Requirement – Please repeat the records, word for word and without gaps.

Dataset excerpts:
+-------+

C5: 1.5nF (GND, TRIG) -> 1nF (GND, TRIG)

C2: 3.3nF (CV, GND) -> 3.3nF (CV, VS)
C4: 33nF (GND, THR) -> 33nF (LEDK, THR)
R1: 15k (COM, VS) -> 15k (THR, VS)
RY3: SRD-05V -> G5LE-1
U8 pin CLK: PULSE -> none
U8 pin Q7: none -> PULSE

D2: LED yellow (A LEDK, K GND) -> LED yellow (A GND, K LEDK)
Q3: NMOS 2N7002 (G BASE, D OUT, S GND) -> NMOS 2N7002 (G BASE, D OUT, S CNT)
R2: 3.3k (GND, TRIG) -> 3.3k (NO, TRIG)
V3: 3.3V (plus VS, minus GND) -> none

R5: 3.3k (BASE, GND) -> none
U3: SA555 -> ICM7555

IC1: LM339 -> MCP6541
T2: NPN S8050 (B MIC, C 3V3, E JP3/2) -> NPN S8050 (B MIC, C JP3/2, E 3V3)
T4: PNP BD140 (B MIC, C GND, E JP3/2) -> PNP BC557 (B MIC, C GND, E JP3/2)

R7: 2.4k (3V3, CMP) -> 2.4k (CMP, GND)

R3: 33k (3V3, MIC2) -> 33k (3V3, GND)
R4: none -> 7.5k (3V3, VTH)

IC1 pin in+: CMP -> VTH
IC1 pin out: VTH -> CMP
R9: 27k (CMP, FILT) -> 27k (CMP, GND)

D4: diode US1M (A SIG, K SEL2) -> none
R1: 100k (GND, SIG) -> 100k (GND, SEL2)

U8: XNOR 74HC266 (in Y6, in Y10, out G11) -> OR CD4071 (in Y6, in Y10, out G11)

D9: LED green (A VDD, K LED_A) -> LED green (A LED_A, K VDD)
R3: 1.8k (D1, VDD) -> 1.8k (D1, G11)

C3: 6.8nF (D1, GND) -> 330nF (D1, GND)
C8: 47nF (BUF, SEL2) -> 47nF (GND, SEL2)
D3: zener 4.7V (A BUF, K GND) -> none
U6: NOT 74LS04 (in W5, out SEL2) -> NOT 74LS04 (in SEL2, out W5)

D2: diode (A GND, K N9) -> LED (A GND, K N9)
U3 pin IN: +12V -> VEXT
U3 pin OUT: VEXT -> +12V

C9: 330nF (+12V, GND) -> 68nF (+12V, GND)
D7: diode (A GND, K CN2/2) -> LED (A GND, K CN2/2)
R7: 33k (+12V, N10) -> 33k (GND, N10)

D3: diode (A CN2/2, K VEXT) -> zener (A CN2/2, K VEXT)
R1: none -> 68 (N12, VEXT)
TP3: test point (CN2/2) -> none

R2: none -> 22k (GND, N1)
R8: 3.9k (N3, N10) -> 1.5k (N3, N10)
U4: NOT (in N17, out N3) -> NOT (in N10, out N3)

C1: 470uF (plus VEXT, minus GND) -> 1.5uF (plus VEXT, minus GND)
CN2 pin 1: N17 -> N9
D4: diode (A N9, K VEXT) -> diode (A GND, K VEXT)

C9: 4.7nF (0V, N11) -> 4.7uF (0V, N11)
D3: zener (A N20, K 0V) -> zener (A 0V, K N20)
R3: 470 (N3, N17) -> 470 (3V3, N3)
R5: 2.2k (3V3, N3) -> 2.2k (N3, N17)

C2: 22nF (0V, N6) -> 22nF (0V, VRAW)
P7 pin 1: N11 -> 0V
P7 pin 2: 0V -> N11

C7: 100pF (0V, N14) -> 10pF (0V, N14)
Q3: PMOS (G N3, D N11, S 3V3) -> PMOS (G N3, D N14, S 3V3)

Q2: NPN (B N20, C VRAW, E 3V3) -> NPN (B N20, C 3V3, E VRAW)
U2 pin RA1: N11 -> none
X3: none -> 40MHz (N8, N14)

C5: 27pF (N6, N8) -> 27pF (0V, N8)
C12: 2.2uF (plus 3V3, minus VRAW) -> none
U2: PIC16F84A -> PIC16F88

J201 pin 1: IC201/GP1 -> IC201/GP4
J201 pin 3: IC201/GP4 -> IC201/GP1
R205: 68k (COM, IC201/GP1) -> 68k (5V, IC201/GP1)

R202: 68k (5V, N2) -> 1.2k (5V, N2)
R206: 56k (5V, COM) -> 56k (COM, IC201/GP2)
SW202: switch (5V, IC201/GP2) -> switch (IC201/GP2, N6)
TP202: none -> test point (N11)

+-------+

Task solution –
C5: 1.5nF (GND, TRIG) -> 1nF (GND, TRIG)

C2: 3.3nF (CV, GND) -> 3.3nF (CV, VS)
C4: 33nF (GND, THR) -> 33nF (LEDK, THR)
R1: 15k (COM, VS) -> 15k (THR, VS)
RY3: SRD-05V -> G5LE-1
U8 pin CLK: PULSE -> none
U8 pin Q7: none -> PULSE

D2: LED yellow (A LEDK, K GND) -> LED yellow (A GND, K LEDK)
Q3: NMOS 2N7002 (G BASE, D OUT, S GND) -> NMOS 2N7002 (G BASE, D OUT, S CNT)
R2: 3.3k (GND, TRIG) -> 3.3k (NO, TRIG)
V3: 3.3V (plus VS, minus GND) -> none

R5: 3.3k (BASE, GND) -> none
U3: SA555 -> ICM7555

IC1: LM339 -> MCP6541
T2: NPN S8050 (B MIC, C 3V3, E JP3/2) -> NPN S8050 (B MIC, C JP3/2, E 3V3)
T4: PNP BD140 (B MIC, C GND, E JP3/2) -> PNP BC557 (B MIC, C GND, E JP3/2)

R7: 2.4k (3V3, CMP) -> 2.4k (CMP, GND)

R3: 33k (3V3, MIC2) -> 33k (3V3, GND)
R4: none -> 7.5k (3V3, VTH)

IC1 pin in+: CMP -> VTH
IC1 pin out: VTH -> CMP
R9: 27k (CMP, FILT) -> 27k (CMP, GND)

D4: diode US1M (A SIG, K SEL2) -> none
R1: 100k (GND, SIG) -> 100k (GND, SEL2)

U8: XNOR 74HC266 (in Y6, in Y10, out G11) -> OR CD4071 (in Y6, in Y10, out G11)

D9: LED green (A VDD, K LED_A) -> LED green (A LED_A, K VDD)
R3: 1.8k (D1, VDD) -> 1.8k (D1, G11)

C3: 6.8nF (D1, GND) -> 330nF (D1, GND)
C8: 47nF (BUF, SEL2) -> 47nF (GND, SEL2)
D3: zener 4.7V (A BUF, K GND) -> none
U6: NOT 74LS04 (in W5, out SEL2) -> NOT 74LS04 (in SEL2, out W5)

D2: diode (A GND, K N9) -> LED (A GND, K N9)
U3 pin IN: +12V -> VEXT
U3 pin OUT: VEXT -> +12V

C9: 330nF (+12V, GND) -> 68nF (+12V, GND)
D7: diode (A GND, K CN2/2) -> LED (A GND, K CN2/2)
R7: 33k (+12V, N10) -> 33k (GND, N10)

D3: diode (A CN2/2, K VEXT) -> zener (A CN2/2, K VEXT)
R1: none -> 68 (N12, VEXT)
TP3: test point (CN2/2) -> none

R2: none -> 22k (GND, N1)
R8: 3.9k (N3, N10) -> 1.5k (N3, N10)
U4: NOT (in N17, out N3) -> NOT (in N10, out N3)

C1: 470uF (plus VEXT, minus GND) -> 1.5uF (plus VEXT, minus GND)
CN2 pin 1: N17 -> N9
D4: diode (A N9, K VEXT) -> diode (A GND, K VEXT)

C9: 4.7nF (0V, N11) -> 4.7uF (0V, N11)
D3: zener (A N20, K 0V) -> zener (A 0V, K N20)
R3: 470 (N3, N17) -> 470 (3V3, N3)
R5: 2.2k (3V3, N3) -> 2.2k (N3, N17)

C2: 22nF (0V, N6) -> 22nF (0V, VRAW)
P7 pin 1: N11 -> 0V
P7 pin 2: 0V -> N11

C7: 100pF (0V, N14) -> 10pF (0V, N14)
Q3: PMOS (G N3, D N11, S 3V3) -> PMOS (G N3, D N14, S 3V3)

Q2: NPN (B N20, C VRAW, E 3V3) -> NPN (B N20, C 3V3, E VRAW)
U2 pin RA1: N11 -> none
X3: none -> 40MHz (N8, N14)

C5: 27pF (N6, N8) -> 27pF (0V, N8)
C12: 2.2uF (plus 3V3, minus VRAW) -> none
U2: PIC16F84A -> PIC16F88

J201 pin 1: IC201/GP1 -> IC201/GP4
J201 pin 3: IC201/GP4 -> IC201/GP1
R205: 68k (COM, IC201/GP1) -> 68k (5V, IC201/GP1)

R202: 68k (5V, N2) -> 1.2k (5V, N2)
R206: 56k (5V, COM) -> 56k (COM, IC201/GP2)
SW202: switch (5V, IC201/GP2) -> switch (IC201/GP2, N6)
TP202: none -> test point (N11)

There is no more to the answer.